- Aim of the task: If a line of the data below holds the word "none", list it.

- Materials provided:
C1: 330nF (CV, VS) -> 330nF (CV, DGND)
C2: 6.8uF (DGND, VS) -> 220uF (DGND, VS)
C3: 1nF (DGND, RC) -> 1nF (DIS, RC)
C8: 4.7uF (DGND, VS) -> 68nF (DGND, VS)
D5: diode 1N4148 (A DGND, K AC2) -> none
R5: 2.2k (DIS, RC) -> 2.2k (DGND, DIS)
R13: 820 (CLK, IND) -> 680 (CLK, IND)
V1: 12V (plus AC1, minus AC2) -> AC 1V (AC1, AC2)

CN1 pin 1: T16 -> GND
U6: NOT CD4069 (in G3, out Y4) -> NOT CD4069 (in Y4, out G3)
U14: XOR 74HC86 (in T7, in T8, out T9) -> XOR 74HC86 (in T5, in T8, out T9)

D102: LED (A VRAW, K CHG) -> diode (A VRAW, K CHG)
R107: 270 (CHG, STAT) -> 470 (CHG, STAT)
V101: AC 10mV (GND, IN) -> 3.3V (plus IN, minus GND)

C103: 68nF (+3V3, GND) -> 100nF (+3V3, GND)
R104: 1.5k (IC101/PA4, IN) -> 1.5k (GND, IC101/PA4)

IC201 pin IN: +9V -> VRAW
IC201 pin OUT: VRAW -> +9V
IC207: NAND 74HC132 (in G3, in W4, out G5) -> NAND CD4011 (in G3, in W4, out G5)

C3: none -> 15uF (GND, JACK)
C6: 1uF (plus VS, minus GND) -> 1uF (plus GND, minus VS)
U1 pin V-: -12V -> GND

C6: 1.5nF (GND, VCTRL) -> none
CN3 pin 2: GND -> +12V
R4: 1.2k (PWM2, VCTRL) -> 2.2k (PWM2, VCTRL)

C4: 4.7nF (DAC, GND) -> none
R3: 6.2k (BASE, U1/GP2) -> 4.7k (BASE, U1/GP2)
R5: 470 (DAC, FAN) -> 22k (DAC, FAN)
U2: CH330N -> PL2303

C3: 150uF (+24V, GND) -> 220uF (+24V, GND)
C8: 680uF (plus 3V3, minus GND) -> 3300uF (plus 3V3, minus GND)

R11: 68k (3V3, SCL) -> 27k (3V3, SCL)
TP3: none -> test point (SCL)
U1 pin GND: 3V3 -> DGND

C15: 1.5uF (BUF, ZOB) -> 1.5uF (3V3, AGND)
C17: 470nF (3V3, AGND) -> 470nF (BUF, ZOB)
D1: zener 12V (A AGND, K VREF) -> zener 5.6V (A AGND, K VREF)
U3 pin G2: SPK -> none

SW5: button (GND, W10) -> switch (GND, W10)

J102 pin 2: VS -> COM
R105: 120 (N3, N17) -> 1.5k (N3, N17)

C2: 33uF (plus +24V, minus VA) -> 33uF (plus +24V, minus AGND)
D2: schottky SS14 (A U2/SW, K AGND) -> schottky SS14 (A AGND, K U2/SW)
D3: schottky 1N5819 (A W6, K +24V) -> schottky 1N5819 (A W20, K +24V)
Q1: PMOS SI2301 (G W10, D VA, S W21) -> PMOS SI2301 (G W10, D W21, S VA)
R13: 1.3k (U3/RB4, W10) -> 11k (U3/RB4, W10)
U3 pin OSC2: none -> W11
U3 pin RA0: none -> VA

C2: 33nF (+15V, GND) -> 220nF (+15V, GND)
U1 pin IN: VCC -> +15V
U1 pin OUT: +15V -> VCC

- Task output:
D5: diode 1N4148 (A DGND, K AC2) -> none
C3: none -> 15uF (GND, JACK)
C6: 1.5nF (GND, VCTRL) -> none
C4: 4.7nF (DAC, GND) -> none
TP3: none -> test point (SCL)
U3 pin G2: SPK -> none
U3 pin OSC2: none -> W11
U3 pin RA0: none -> VA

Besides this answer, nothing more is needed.